─── Data excerpts ───

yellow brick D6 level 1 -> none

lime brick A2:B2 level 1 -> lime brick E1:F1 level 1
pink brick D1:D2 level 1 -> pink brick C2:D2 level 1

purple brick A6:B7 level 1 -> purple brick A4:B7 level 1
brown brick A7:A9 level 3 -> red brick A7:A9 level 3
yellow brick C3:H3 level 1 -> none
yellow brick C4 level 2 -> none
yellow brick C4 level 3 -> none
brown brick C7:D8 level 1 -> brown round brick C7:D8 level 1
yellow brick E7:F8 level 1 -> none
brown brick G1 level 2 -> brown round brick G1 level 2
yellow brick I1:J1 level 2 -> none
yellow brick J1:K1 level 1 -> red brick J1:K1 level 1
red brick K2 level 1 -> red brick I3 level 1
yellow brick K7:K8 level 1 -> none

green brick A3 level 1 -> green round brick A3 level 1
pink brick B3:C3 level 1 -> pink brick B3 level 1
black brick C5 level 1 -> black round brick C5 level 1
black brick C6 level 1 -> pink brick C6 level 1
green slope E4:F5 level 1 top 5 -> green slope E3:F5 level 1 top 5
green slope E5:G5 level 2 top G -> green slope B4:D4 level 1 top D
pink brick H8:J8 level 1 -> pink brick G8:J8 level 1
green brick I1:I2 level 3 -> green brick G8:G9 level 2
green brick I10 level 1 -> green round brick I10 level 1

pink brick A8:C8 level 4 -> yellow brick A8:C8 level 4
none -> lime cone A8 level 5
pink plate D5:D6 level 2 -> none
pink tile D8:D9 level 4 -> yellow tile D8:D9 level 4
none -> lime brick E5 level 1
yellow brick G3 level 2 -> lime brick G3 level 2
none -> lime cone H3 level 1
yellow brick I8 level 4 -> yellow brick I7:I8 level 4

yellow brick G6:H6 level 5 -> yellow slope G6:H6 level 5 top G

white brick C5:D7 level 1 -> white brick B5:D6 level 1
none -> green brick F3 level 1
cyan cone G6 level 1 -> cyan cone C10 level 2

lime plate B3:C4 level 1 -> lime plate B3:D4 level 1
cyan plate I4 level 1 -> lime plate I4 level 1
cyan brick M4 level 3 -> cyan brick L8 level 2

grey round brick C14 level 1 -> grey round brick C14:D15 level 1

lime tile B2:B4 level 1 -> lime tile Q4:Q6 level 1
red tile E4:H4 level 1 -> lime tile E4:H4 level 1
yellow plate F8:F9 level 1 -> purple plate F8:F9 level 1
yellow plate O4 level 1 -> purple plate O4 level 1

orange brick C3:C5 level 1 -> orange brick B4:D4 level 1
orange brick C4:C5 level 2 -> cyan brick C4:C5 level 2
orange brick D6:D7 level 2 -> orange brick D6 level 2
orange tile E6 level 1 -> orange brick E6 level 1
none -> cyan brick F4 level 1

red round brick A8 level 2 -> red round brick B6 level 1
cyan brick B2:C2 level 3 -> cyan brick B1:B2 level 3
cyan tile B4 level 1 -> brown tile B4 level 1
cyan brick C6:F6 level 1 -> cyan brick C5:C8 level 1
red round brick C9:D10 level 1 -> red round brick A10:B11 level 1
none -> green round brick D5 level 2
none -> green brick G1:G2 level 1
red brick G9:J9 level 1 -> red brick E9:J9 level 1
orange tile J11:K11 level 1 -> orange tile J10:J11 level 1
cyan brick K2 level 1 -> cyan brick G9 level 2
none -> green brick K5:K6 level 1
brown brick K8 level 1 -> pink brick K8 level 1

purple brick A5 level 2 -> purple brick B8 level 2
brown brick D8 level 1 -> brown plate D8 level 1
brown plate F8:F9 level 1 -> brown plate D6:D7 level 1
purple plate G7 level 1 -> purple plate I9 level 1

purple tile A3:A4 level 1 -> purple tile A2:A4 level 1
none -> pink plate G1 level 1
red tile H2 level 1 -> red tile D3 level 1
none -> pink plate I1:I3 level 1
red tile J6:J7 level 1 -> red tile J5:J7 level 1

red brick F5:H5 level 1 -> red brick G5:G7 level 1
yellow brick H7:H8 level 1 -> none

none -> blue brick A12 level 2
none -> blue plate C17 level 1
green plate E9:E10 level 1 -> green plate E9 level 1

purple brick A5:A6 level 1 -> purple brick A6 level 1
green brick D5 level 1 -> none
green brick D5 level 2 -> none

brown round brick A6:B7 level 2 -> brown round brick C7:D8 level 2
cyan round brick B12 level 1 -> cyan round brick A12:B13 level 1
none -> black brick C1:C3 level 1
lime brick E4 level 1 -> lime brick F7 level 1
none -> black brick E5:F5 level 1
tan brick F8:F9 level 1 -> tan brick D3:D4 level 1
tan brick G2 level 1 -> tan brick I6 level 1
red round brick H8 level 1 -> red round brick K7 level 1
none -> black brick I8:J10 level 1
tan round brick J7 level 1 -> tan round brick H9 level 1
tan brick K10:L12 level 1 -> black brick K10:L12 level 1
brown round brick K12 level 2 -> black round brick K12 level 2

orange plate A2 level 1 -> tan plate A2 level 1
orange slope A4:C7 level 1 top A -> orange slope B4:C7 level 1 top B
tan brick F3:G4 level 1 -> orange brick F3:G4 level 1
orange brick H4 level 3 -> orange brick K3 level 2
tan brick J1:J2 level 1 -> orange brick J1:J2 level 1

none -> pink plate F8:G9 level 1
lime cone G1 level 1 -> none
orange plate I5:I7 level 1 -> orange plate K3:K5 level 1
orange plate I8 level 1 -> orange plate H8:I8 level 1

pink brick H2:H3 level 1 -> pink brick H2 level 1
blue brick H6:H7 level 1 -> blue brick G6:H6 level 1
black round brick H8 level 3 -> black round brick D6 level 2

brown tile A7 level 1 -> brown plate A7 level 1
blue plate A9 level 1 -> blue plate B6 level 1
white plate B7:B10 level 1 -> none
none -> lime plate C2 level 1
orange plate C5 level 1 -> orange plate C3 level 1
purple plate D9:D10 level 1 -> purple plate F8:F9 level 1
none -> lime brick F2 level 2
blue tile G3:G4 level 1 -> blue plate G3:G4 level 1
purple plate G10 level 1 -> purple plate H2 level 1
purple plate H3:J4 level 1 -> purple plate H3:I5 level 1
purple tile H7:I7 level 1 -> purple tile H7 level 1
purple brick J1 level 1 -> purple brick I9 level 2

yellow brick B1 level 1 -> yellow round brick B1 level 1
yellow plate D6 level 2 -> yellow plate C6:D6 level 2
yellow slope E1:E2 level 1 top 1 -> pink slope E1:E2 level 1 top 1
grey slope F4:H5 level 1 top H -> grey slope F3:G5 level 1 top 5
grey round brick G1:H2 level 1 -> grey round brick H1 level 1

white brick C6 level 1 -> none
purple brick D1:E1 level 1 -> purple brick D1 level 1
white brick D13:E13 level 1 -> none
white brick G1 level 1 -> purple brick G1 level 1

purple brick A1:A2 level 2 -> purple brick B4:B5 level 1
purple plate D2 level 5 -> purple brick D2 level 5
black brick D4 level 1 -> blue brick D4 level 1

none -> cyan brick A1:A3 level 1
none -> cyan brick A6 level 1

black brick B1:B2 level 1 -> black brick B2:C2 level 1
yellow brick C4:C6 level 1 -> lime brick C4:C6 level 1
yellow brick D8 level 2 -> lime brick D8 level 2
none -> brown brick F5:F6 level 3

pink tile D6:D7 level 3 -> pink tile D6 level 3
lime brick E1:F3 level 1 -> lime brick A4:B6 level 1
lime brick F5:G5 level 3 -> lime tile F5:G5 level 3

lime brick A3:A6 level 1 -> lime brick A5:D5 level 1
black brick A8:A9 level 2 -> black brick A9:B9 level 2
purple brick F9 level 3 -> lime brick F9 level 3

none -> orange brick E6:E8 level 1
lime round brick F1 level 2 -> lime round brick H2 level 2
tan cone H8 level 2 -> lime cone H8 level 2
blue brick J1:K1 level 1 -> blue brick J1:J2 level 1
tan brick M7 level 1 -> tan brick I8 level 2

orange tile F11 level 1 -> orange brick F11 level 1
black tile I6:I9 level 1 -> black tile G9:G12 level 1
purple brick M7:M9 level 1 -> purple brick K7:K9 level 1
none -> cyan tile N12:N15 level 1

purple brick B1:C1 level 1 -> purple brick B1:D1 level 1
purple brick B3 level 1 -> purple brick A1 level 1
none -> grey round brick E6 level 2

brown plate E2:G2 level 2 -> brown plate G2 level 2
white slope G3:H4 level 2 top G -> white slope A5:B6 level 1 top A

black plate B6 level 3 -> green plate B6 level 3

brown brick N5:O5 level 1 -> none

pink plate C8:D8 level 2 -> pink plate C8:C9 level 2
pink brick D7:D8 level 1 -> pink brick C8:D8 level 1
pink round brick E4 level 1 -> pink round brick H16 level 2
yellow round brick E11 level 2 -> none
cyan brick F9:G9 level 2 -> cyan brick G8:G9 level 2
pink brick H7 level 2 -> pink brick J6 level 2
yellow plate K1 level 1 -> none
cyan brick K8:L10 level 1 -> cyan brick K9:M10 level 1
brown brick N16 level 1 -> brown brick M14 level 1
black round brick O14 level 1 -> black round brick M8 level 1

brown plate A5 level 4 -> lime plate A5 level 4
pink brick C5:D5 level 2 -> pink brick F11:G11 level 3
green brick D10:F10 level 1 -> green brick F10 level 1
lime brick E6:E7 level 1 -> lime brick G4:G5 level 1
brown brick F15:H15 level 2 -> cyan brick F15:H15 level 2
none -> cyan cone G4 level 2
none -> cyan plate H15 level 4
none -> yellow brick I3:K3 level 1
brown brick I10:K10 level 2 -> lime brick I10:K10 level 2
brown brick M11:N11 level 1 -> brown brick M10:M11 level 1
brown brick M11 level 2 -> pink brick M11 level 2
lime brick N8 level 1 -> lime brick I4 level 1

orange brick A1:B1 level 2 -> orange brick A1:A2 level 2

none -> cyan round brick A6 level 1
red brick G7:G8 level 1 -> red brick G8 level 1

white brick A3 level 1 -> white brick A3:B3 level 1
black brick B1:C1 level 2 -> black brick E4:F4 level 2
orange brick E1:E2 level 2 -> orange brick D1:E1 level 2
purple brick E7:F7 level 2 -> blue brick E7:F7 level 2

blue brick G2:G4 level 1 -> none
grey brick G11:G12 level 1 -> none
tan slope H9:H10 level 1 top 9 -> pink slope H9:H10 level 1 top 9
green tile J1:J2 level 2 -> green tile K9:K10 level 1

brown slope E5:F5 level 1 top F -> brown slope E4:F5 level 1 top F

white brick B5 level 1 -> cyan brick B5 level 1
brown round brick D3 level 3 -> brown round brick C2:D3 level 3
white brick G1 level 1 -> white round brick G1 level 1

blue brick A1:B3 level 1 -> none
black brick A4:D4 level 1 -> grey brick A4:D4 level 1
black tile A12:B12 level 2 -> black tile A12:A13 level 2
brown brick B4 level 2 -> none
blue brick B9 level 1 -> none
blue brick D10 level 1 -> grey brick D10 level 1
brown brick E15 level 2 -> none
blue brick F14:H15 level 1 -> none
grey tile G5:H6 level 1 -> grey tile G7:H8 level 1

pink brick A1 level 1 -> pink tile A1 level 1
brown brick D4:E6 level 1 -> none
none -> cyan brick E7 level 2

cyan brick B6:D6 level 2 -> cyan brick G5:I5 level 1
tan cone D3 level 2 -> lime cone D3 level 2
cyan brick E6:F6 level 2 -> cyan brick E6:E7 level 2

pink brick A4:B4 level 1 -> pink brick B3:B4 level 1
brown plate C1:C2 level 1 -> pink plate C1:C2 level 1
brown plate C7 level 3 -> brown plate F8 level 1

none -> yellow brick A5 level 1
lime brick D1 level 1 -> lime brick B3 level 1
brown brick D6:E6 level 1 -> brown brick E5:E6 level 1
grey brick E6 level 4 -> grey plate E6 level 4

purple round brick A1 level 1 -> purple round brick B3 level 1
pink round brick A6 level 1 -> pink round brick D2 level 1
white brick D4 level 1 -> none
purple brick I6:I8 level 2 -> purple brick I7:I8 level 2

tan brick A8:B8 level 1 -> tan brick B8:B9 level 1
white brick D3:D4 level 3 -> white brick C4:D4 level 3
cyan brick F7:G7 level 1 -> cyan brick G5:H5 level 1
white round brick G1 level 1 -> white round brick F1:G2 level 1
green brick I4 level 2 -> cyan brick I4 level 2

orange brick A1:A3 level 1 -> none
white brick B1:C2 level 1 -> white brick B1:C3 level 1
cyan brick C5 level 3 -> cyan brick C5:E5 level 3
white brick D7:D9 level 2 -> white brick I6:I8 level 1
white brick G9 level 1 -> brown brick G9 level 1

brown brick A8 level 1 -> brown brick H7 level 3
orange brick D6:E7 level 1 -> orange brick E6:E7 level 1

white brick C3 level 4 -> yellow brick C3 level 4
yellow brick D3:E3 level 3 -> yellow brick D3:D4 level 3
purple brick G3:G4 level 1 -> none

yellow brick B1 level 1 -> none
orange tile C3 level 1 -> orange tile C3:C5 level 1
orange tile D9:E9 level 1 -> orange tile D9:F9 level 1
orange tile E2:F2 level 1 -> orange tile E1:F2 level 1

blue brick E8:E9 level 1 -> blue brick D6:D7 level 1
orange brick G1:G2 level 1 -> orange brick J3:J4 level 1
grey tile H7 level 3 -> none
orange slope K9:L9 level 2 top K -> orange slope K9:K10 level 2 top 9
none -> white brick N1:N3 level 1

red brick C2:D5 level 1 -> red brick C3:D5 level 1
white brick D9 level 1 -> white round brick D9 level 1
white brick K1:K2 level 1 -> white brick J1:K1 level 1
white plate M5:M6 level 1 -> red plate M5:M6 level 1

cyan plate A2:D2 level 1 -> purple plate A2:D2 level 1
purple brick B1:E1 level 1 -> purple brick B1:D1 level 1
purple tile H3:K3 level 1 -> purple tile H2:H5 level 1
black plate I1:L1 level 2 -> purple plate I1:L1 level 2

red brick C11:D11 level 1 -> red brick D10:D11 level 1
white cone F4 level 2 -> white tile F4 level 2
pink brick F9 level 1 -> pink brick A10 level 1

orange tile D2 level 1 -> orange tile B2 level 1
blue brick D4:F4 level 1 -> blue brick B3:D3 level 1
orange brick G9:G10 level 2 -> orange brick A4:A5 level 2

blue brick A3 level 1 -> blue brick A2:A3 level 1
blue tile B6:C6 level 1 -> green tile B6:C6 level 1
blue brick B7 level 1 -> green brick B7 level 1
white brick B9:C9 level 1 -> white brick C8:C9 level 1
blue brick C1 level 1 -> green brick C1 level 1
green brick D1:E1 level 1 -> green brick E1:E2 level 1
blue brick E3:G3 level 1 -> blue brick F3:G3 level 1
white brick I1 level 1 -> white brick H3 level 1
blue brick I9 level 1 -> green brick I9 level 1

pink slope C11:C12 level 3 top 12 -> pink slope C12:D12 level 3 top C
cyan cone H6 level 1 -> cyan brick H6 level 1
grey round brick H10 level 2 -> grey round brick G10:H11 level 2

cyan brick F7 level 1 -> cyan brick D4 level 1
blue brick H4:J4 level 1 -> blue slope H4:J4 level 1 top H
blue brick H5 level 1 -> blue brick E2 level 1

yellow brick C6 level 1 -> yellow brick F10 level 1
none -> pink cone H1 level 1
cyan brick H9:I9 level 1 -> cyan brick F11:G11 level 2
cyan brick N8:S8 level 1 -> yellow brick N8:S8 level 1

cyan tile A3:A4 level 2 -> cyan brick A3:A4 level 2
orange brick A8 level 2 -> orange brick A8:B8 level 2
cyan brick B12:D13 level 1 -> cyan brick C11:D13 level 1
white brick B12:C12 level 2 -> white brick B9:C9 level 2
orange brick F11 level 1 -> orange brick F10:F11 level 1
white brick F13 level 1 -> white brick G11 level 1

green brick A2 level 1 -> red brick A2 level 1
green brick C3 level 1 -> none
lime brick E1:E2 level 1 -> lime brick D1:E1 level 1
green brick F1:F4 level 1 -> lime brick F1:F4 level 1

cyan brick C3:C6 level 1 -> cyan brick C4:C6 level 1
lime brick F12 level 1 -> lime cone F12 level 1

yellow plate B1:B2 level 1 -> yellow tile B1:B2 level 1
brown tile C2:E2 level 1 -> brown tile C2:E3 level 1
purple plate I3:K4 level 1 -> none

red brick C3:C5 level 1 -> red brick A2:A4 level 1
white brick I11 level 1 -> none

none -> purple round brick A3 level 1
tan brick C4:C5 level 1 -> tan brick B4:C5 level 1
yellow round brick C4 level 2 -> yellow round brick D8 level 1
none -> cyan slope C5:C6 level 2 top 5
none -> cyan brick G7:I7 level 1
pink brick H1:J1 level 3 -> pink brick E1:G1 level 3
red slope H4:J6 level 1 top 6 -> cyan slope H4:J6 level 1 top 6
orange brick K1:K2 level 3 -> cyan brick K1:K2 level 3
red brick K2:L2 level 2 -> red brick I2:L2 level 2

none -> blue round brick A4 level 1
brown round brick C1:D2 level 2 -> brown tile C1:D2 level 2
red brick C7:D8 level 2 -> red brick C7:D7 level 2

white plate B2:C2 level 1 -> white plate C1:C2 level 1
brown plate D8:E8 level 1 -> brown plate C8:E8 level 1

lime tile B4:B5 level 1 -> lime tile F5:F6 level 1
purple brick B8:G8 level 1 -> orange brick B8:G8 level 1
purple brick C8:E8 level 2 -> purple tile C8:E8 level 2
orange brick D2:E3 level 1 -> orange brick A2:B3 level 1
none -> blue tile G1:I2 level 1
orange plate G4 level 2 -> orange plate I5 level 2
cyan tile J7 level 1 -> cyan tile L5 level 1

───

What to work on: Beginning at the line with "purple plate H3:J4" and ending at the line with "pink round brick E4", reproduce each line of the data above exactly, and add no other lines.

Result for this exercise:
purple plate H3:J4 level 1 -> purple plate H3:I5 level 1
purple tile H7:I7 level 1 -> purple tile H7 level 1
purple brick J1 level 1 -> purple brick I9 level 2

yellow brick B1 level 1 -> yellow round brick B1 level 1
yellow plate D6 level 2 -> yellow plate C6:D6 level 2
yellow slope E1:E2 level 1 top 1 -> pink slope E1:E2 level 1 top 1
grey slope F4:H5 level 1 top H -> grey slope F3:G5 level 1 top 5
grey round brick G1:H2 level 1 -> grey round brick H1 level 1

white brick C6 level 1 -> none
purple brick D1:E1 level 1 -> purple brick D1 level 1
white brick D13:E13 level 1 -> none
white brick G1 level 1 -> purple brick G1 level 1

purple brick A1:A2 level 2 -> purple brick B4:B5 level 1
purple plate D2 level 5 -> purple brick D2 level 5
black brick D4 level 1 -> blue brick D4 level 1

none -> cyan brick A1:A3 level 1
none -> cyan brick A6 level 1

black brick B1:B2 level 1 -> black brick B2:C2 level 1
yellow brick C4:C6 level 1 -> lime brick C4:C6 level 1
yellow brick D8 level 2 -> lime brick D8 level 2
none -> brown brick F5:F6 level 3

pink tile D6:D7 level 3 -> pink tile D6 level 3
lime brick E1:F3 level 1 -> lime brick A4:B6 level 1
lime brick F5:G5 level 3 -> lime tile F5:G5 level 3

lime brick A3:A6 level 1 -> lime brick A5:D5 level 1
black brick A8:A9 level 2 -> black brick A9:B9 level 2
purple brick F9 level 3 -> lime brick F9 level 3

none -> orange brick E6:E8 level 1
lime round brick F1 level 2 -> lime round brick H2 level 2
tan cone H8 level 2 -> lime cone H8 level 2
blue brick J1:K1 level 1 -> blue brick J1:J2 level 1
tan brick M7 level 1 -> tan brick I8 level 2

orange tile F11 level 1 -> orange brick F11 level 1
black tile I6:I9 level 1 -> black tile G9:G12 level 1
purple brick M7:M9 level 1 -> purple brick K7:K9 level 1
none -> cyan tile N12:N15 level 1

purple brick B1:C1 level 1 -> purple brick B1:D1 level 1
purple brick B3 level 1 -> purple brick A1 level 1
none -> grey round brick E6 level 2

brown plate E2:G2 level 2 -> brown plate G2 level 2
white slope G3:H4 level 2 top G -> white slope A5:B6 level 1 top A

black plate B6 level 3 -> green plate B6 level 3

brown brick N5:O5 level 1 -> none

pink plate C8:D8 level 2 -> pink plate C8:C9 level 2
pink brick D7:D8 level 1 -> pink brick C8:D8 level 1
pink round brick E4 level 1 -> pink round brick H16 level 2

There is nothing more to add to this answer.